### WORK TO BE COMPLETED
Where the listing shows an image, skip it and output all other material unchanged.
[PROVIDED MATERIAL]
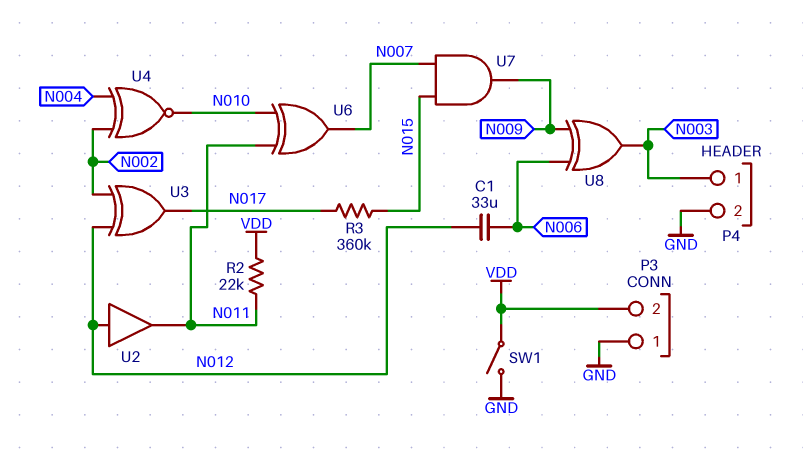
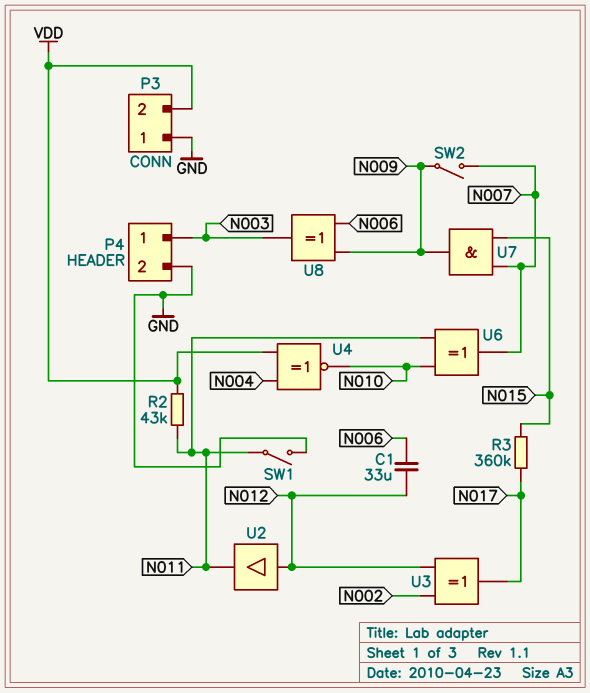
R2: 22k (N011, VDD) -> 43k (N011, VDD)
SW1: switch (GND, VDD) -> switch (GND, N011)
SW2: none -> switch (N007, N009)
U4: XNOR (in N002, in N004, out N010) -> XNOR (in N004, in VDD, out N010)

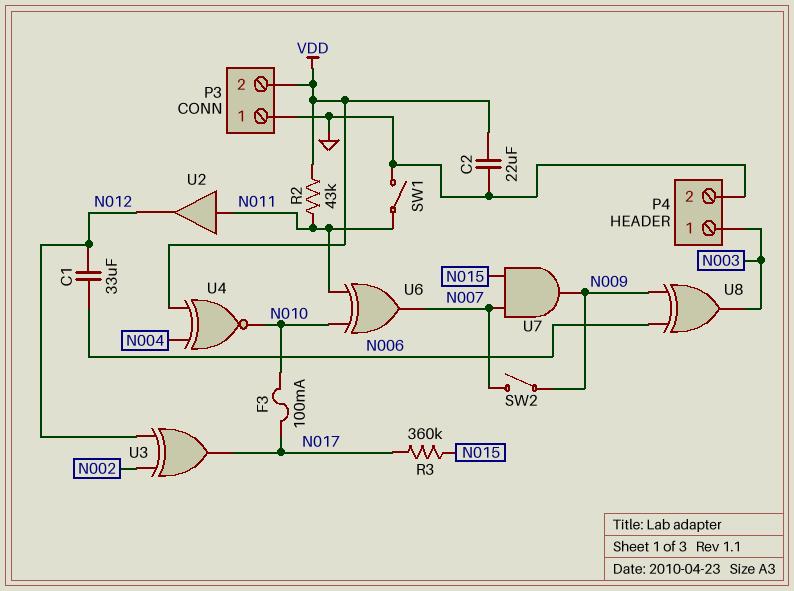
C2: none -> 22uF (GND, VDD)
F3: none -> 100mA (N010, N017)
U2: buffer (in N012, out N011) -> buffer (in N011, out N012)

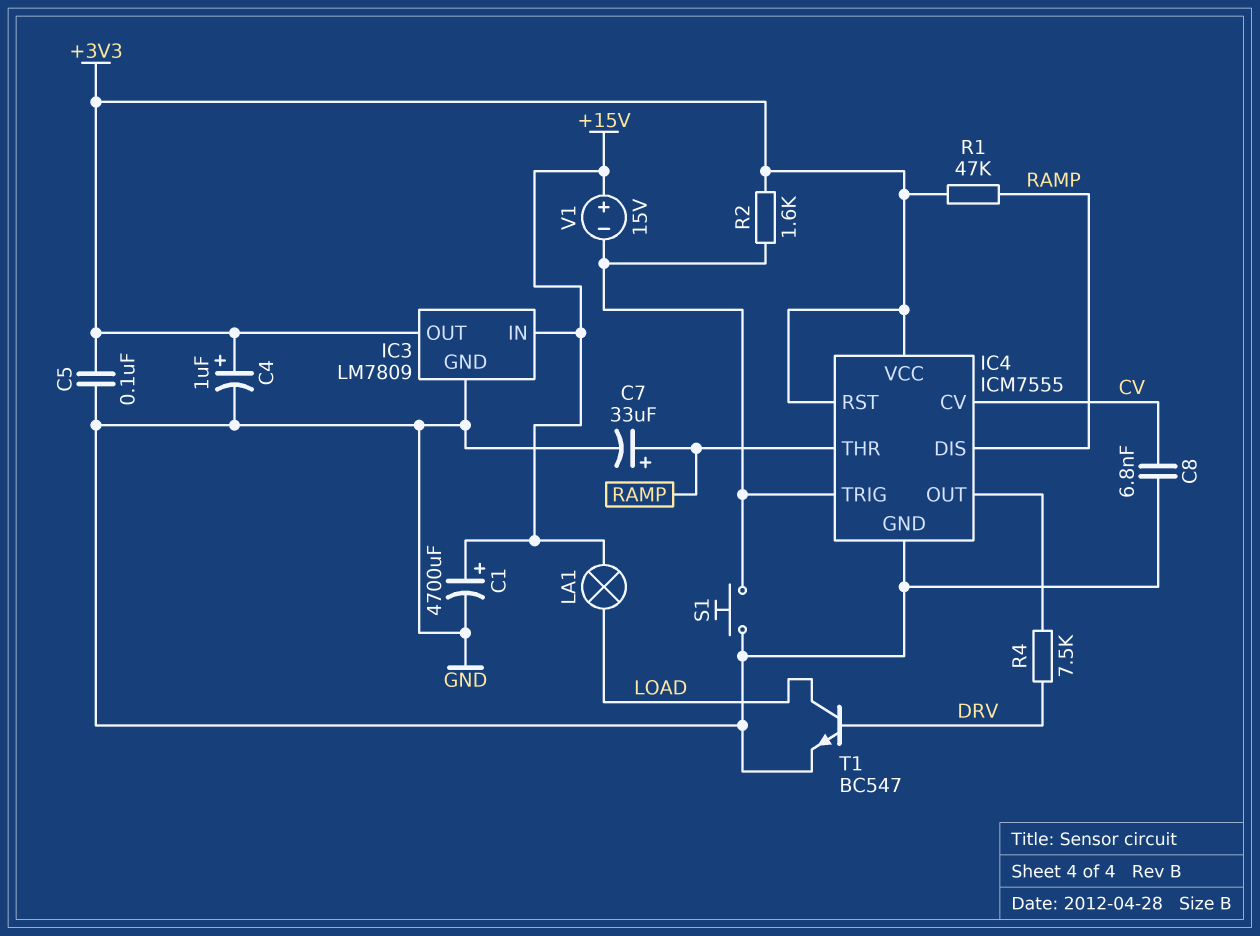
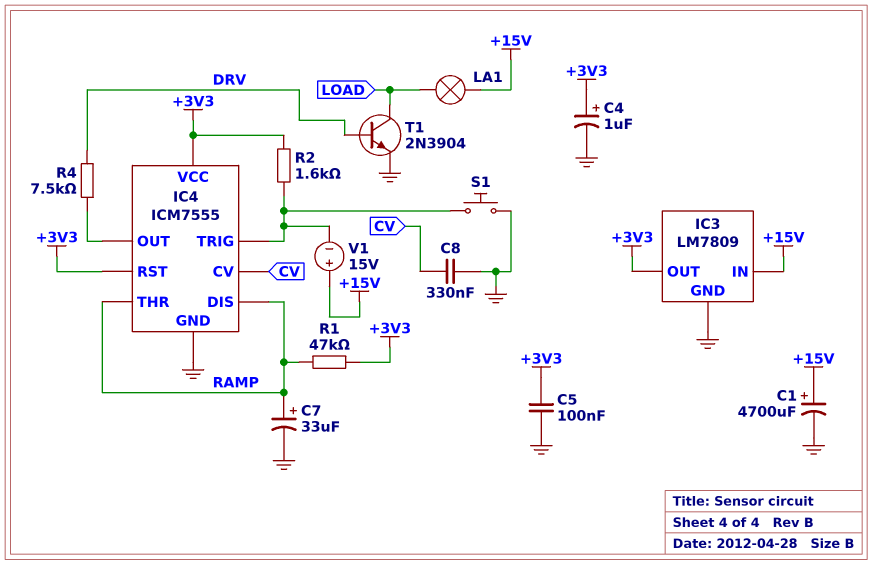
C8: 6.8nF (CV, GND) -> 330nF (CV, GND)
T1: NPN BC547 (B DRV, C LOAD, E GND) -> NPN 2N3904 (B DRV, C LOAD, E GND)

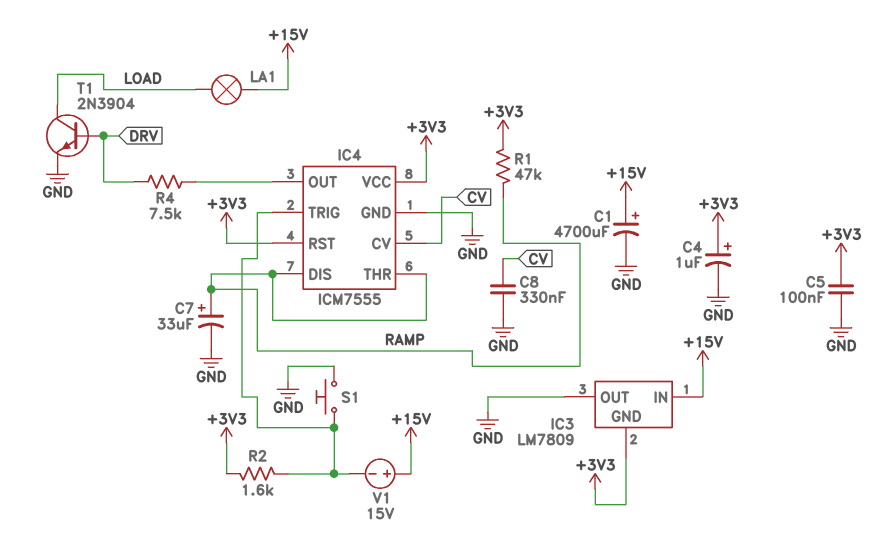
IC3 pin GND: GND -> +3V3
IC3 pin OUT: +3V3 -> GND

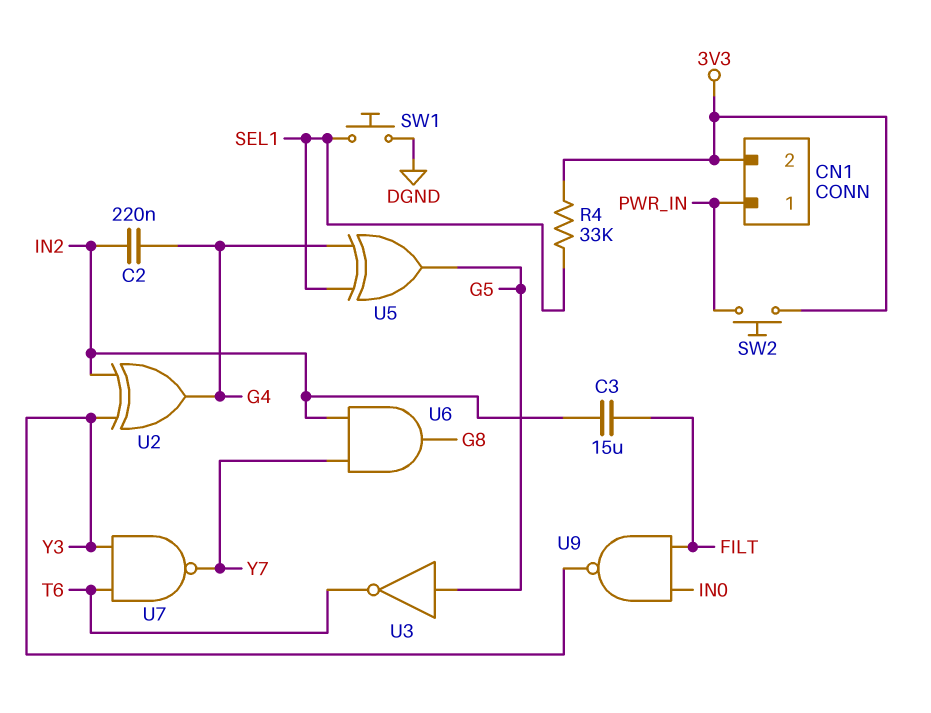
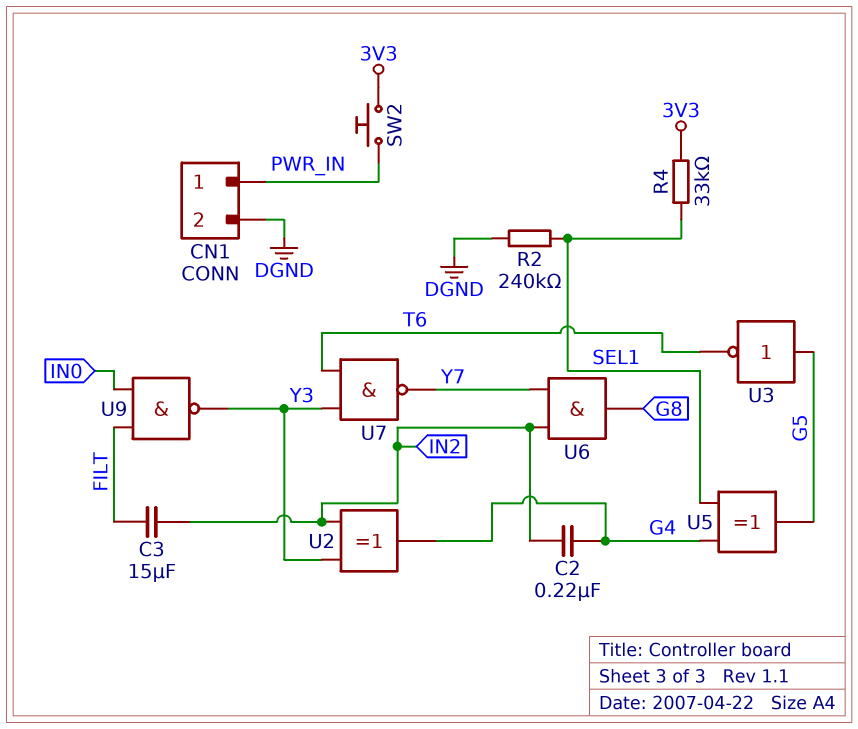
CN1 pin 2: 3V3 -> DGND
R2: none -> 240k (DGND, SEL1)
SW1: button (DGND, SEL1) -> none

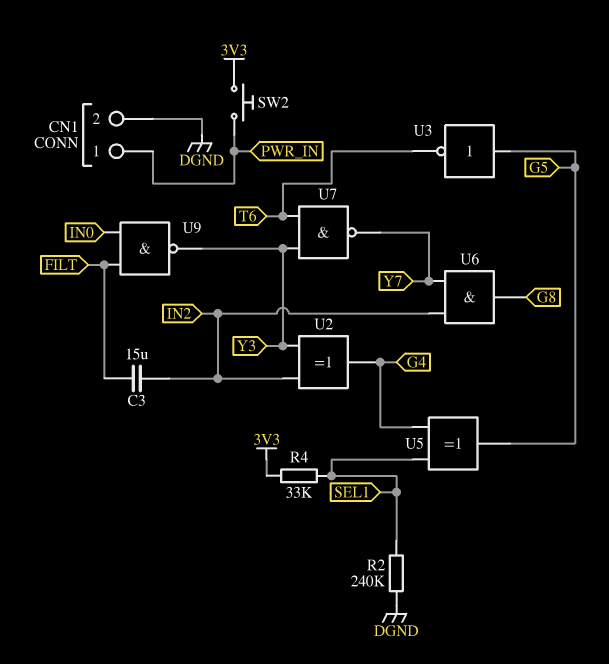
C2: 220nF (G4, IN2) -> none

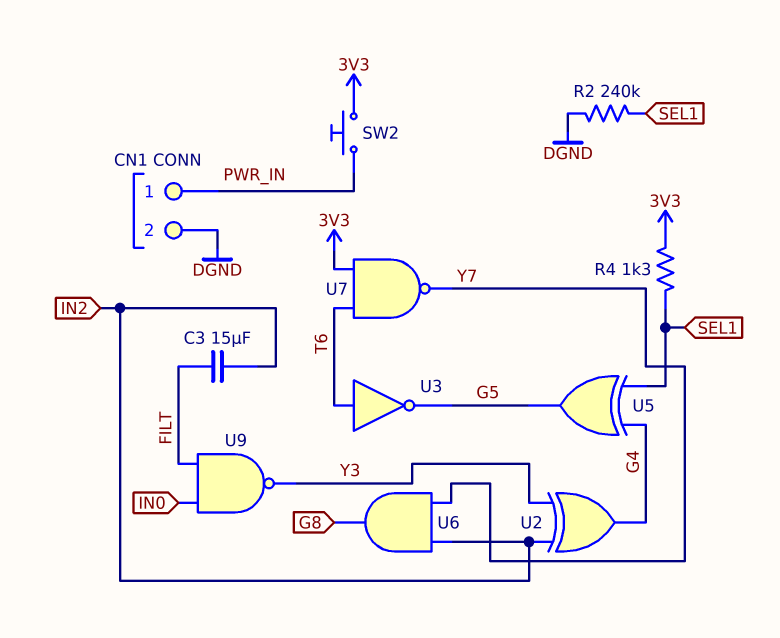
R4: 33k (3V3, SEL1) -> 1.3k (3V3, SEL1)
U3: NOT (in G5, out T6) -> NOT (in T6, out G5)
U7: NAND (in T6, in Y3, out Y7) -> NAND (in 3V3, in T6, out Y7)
[/PROVIDED MATERIAL]
### SOLUTION
R2: 22k (N011, VDD) -> 43k (N011, VDD)
SW1: switch (GND, VDD) -> switch (GND, N011)
SW2: none -> switch (N007, N009)
U4: XNOR (in N002, in N004, out N010) -> XNOR (in N004, in VDD, out N010)

C2: none -> 22uF (GND, VDD)
F3: none -> 100mA (N010, N017)
U2: buffer (in N012, out N011) -> buffer (in N011, out N012)

C8: 6.8nF (CV, GND) -> 330nF (CV, GND)
T1: NPN BC547 (B DRV, C LOAD, E GND) -> NPN 2N3904 (B DRV, C LOAD, E GND)

IC3 pin GND: GND -> +3V3
IC3 pin OUT: +3V3 -> GND

CN1 pin 2: 3V3 -> DGND
R2: none -> 240k (DGND, SEL1)
SW1: button (DGND, SEL1) -> none

C2: 220nF (G4, IN2) -> none

R4: 33k (3V3, SEL1) -> 1.3k (3V3, SEL1)
U3: NOT (in G5, out T6) -> NOT (in T6, out G5)
U7: NAND (in T6, in Y3, out Y7) -> NAND (in 3V3, in T6, out Y7)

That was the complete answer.